#### Excerpted data
--------------------------------------------------
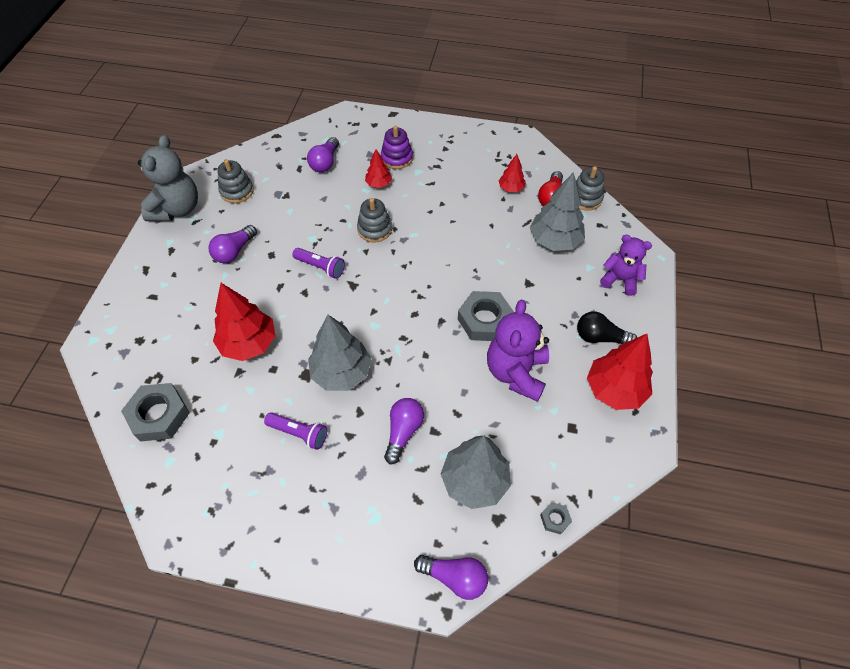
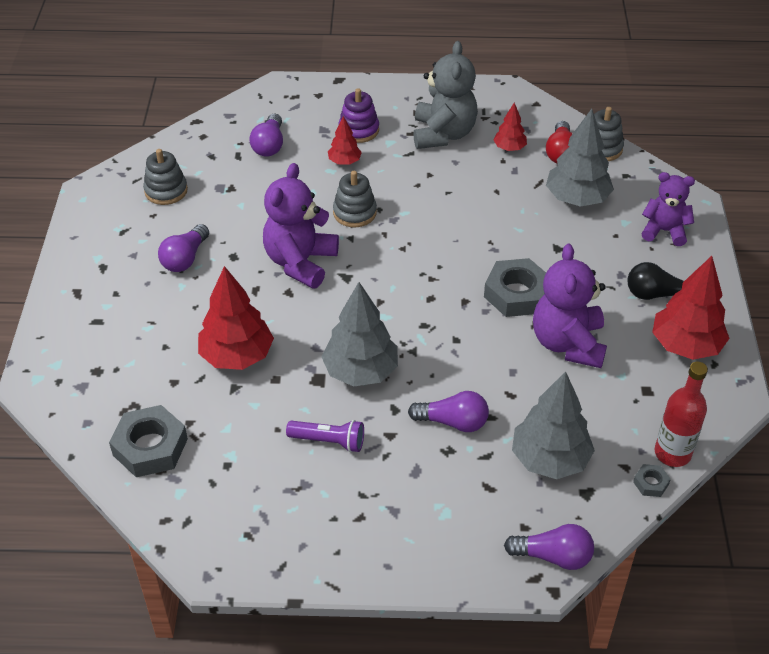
camera: 10 degrees left, 10 degrees down
grey teddy bear [138,135,198,221] -> grey teddy bear moved to [413,41,478,149]
purple flashlight [292,248,345,279] -> purple teddy bear [263,163,339,289]
purple light bulb [384,398,424,464] -> purple light bulb turned 90 degrees clockwise [408,391,489,432]
none -> red bottle [655,362,708,467]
--------------------------------------------------
#### Task objective
Your answer should hold every line of the entries that contains the string "degrees".

#### Answer to this exercise
camera: 10 degrees left, 10 degrees down
purple light bulb [384,398,424,464] -> purple light bulb turned 90 degrees clockwise [408,391,489,432]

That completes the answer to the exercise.